• **What you will do**:
Only one span of the listing below is wanted: the lines from the one with "camera: 120 degrees left, 5 degrees down" through the one with "none -> brown pyramid [194,461,292,540]", reproduced exactly, both ends kept.

• **Source information**:
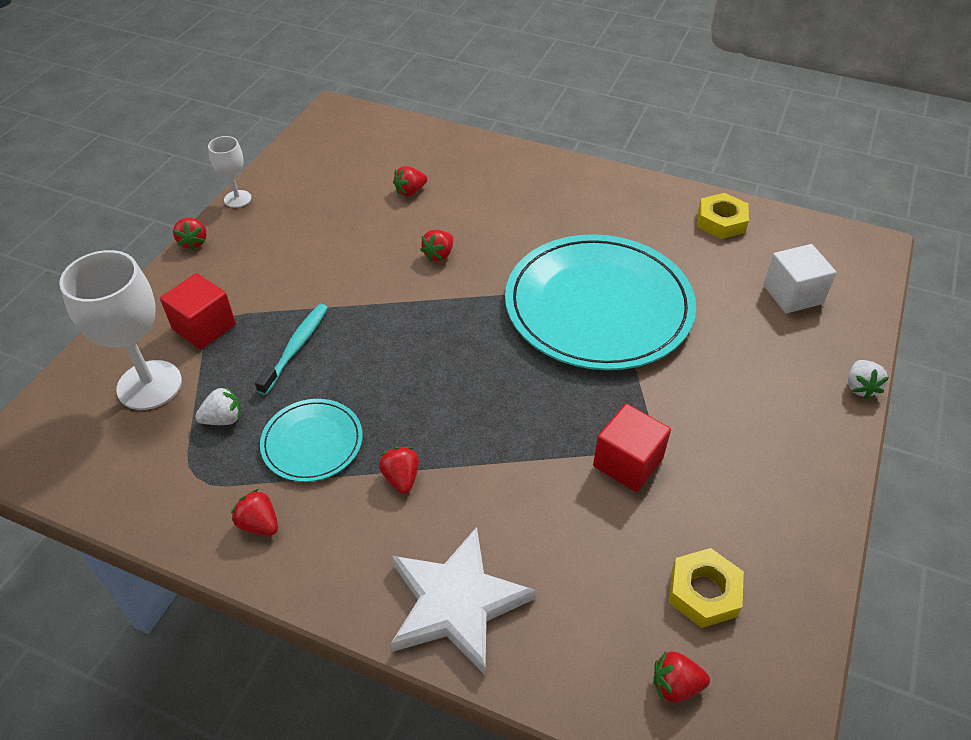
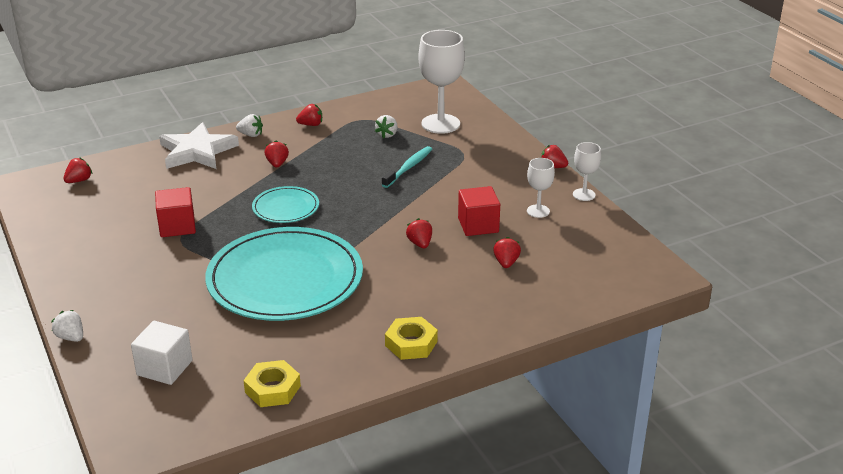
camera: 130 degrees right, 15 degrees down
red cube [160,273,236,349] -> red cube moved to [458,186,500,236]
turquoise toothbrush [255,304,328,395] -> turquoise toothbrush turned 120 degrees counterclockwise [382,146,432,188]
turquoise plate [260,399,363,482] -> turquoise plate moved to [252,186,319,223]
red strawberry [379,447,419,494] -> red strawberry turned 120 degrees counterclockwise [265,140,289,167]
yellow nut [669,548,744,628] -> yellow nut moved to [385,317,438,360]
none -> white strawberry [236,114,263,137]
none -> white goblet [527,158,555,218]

==

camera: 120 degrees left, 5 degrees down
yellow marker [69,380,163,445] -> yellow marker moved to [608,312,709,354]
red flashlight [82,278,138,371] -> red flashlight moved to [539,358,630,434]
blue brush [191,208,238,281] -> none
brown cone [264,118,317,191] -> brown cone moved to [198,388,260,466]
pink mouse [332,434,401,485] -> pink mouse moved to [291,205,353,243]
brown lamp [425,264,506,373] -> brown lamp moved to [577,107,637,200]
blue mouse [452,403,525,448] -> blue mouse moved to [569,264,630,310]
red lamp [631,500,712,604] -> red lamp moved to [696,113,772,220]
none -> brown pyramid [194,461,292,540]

---

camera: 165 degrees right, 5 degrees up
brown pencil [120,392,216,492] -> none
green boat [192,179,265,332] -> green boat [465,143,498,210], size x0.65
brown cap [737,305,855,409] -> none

• **Solution to this task**:
camera: 120 degrees left, 5 degrees down
yellow marker [69,380,163,445] -> yellow marker moved to [608,312,709,354]
red flashlight [82,278,138,371] -> red flashlight moved to [539,358,630,434]
blue brush [191,208,238,281] -> none
brown cone [264,118,317,191] -> brown cone moved to [198,388,260,466]
pink mouse [332,434,401,485] -> pink mouse moved to [291,205,353,243]
brown lamp [425,264,506,373] -> brown lamp moved to [577,107,637,200]
blue mouse [452,403,525,448] -> blue mouse moved to [569,264,630,310]
red lamp [631,500,712,604] -> red lamp moved to [696,113,772,220]
none -> brown pyramid [194,461,292,540]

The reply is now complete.